### Exercise objective
Each line of the material must be repeated precisely, with the pictures left out.
━━━━━ Information shown ━━━━━
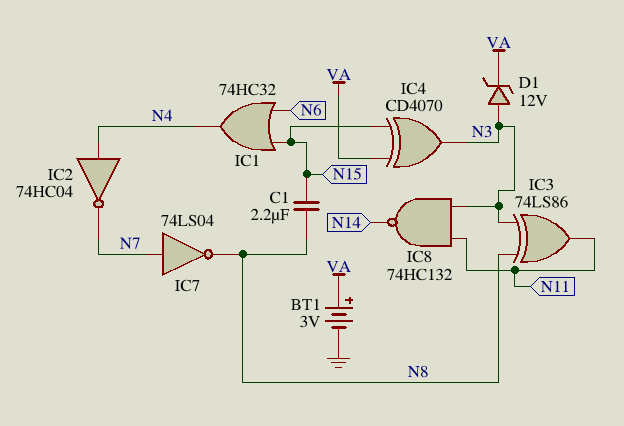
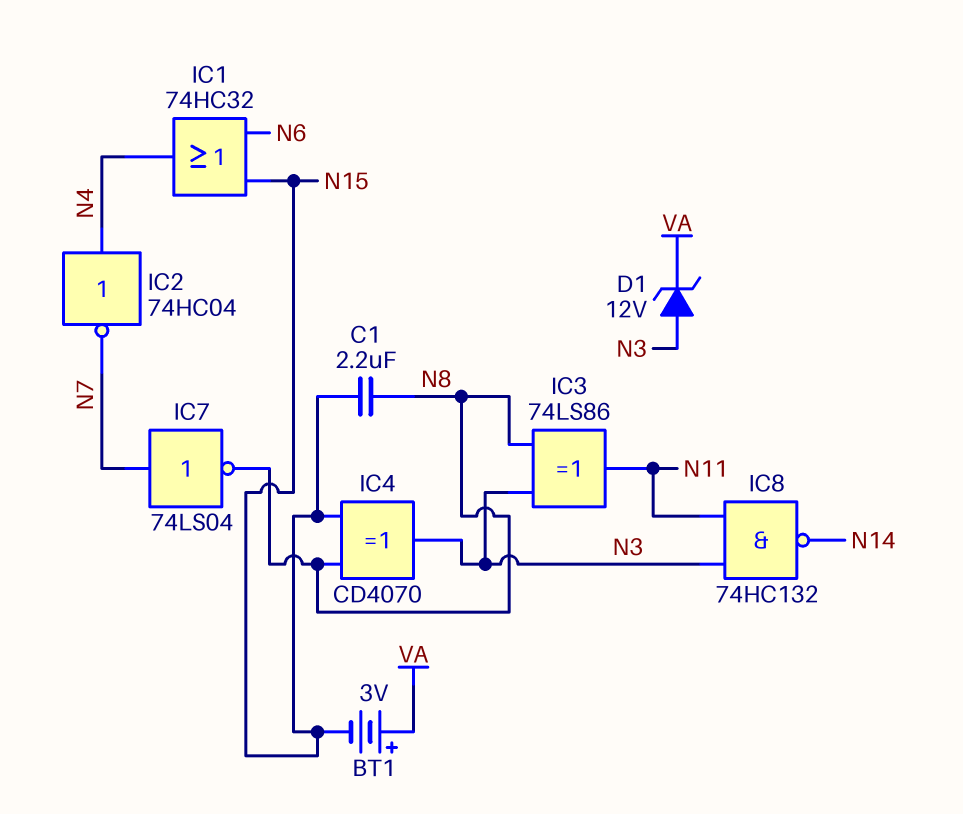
BT1: 3V (plus VA, minus GND) -> 3V (plus VA, minus N15)
IC4: XOR CD4070 (in N15, in VA, out N3) -> XOR CD4070 (in N8, in N15, out N3)

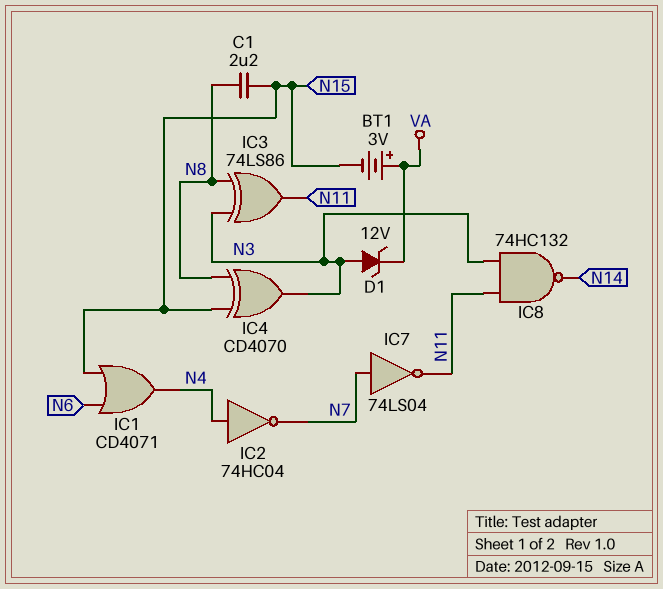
IC1: OR 74HC32 (in N6, in N15, out N4) -> OR CD4071 (in N6, in N15, out N4)
IC7: NOT 74LS04 (in N7, out N8) -> NOT 74LS04 (in N7, out N11)

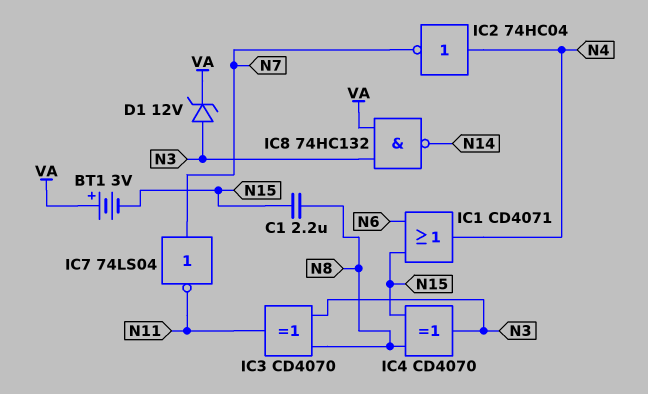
IC3: XOR 74LS86 (in N3, in N8, out N11) -> XOR CD4070 (in N3, in N8, out N11)
IC8: NAND 74HC132 (in N3, in N11, out N14) -> NAND 74HC132 (in N3, in VA, out N14)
━━━━━
### Your response
BT1: 3V (plus VA, minus GND) -> 3V (plus VA, minus N15)
IC4: XOR CD4070 (in N15, in VA, out N3) -> XOR CD4070 (in N8, in N15, out N3)

IC1: OR 74HC32 (in N6, in N15, out N4) -> OR CD4071 (in N6, in N15, out N4)
IC7: NOT 74LS04 (in N7, out N8) -> NOT 74LS04 (in N7, out N11)

IC3: XOR 74LS86 (in N3, in N8, out N11) -> XOR CD4070 (in N3, in N8, out N11)
IC8: NAND 74HC132 (in N3, in N11, out N14) -> NAND 74HC132 (in N3, in VA, out N14)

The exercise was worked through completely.